Each line of the data below that holds the word "hammer" is to be reported in full.

(Stored items)
--

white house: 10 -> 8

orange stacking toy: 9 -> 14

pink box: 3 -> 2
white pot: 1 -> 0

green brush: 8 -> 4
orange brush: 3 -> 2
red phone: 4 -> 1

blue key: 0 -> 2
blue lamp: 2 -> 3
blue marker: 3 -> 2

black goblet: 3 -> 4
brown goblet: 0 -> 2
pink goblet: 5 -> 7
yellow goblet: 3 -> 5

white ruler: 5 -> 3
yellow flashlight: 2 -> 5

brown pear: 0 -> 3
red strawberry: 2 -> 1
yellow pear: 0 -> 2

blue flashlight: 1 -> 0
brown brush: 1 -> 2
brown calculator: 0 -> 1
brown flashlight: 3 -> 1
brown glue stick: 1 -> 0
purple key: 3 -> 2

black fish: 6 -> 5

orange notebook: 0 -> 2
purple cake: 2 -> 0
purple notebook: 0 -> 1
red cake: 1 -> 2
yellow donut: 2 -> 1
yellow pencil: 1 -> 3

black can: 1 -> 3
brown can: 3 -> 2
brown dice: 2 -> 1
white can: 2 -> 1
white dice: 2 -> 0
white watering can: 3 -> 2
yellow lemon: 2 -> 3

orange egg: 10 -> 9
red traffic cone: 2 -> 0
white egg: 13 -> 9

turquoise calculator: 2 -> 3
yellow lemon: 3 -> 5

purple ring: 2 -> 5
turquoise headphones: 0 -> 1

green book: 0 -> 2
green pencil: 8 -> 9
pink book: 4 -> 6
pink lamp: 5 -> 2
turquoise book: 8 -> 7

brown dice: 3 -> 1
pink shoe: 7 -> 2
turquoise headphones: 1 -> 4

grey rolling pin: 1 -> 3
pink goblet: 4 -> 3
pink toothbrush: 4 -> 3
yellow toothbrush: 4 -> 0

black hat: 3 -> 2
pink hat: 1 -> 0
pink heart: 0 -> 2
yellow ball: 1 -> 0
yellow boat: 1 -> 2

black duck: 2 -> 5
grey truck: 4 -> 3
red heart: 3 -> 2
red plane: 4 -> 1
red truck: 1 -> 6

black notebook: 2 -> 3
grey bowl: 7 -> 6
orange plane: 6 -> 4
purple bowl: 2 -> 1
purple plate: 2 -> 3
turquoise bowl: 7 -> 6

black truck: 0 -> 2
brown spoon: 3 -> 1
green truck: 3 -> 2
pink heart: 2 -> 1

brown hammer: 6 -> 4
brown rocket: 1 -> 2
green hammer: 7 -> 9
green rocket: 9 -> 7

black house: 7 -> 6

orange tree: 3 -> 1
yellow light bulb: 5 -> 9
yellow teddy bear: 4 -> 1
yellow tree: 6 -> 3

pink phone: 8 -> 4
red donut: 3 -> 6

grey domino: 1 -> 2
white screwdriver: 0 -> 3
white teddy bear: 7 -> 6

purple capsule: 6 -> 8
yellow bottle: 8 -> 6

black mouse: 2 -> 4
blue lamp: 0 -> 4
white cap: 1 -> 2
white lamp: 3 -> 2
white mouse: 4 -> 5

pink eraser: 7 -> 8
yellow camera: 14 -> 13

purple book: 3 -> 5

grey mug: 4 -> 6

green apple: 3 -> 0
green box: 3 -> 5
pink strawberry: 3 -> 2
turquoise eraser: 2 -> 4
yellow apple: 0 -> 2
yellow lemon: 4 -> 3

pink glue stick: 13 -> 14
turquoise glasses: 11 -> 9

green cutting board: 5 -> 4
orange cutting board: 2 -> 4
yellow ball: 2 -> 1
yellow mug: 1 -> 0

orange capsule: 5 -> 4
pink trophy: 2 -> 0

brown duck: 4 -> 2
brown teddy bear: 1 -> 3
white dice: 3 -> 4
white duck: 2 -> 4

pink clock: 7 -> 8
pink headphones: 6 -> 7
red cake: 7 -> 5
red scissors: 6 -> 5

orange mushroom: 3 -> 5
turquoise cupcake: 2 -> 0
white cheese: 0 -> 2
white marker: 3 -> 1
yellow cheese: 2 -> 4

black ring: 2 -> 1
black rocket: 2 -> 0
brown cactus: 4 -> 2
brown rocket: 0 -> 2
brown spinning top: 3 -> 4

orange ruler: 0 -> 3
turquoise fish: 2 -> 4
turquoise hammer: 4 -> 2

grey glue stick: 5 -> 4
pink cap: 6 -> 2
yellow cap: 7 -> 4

--

Response area —
brown hammer: 6 -> 4
green hammer: 7 -> 9
turquoise hammer: 4 -> 2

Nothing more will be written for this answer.